Exercise directions.
Could you set down exactly the lines of the data below, starting at the one that holds "wardrobe: (381, 301) -> (229, 217), moved" and ending at the one that holds "washing machine: (427, 393)", both included, and only those?

Source data.
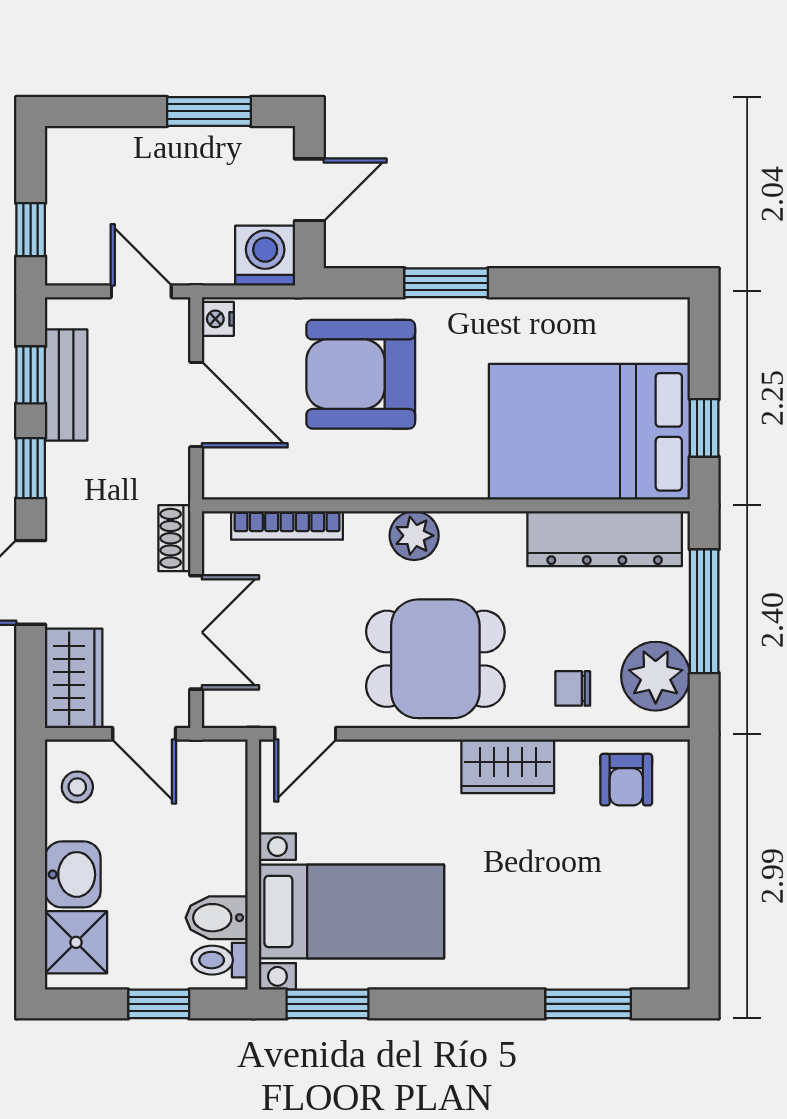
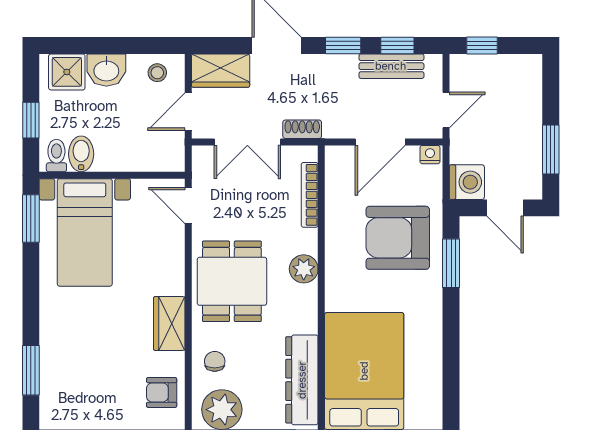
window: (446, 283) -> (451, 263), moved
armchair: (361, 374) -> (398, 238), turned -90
* * *
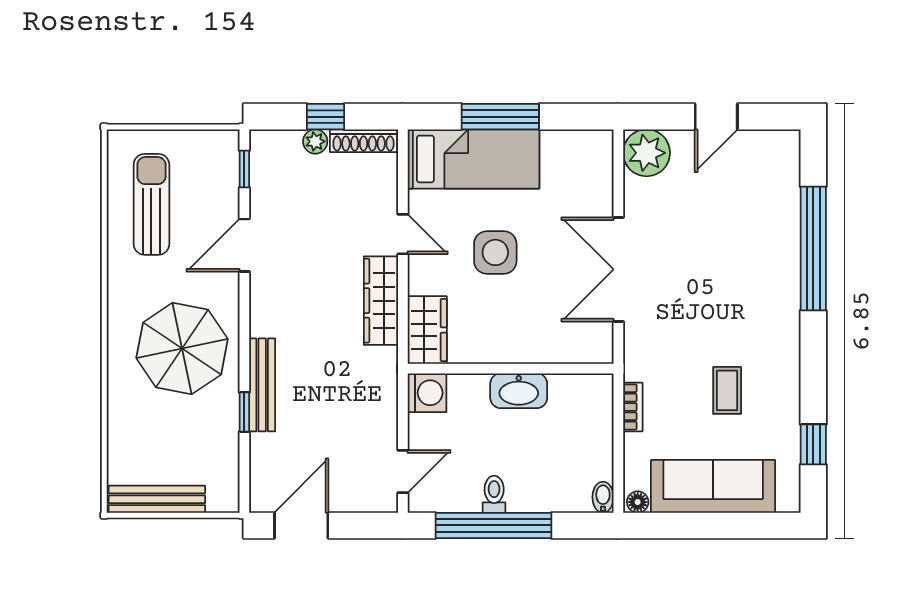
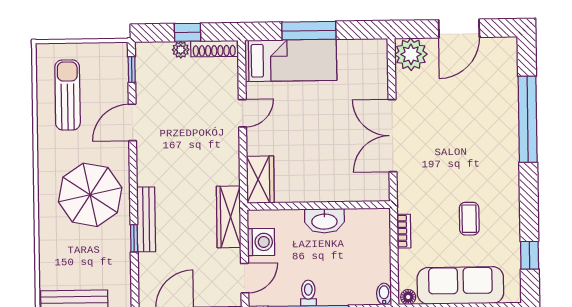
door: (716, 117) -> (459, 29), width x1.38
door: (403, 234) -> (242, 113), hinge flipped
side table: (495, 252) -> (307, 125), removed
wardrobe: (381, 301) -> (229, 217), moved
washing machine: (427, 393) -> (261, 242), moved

Task response.
wardrobe: (381, 301) -> (229, 217), moved
washing machine: (427, 393) -> (261, 242), moved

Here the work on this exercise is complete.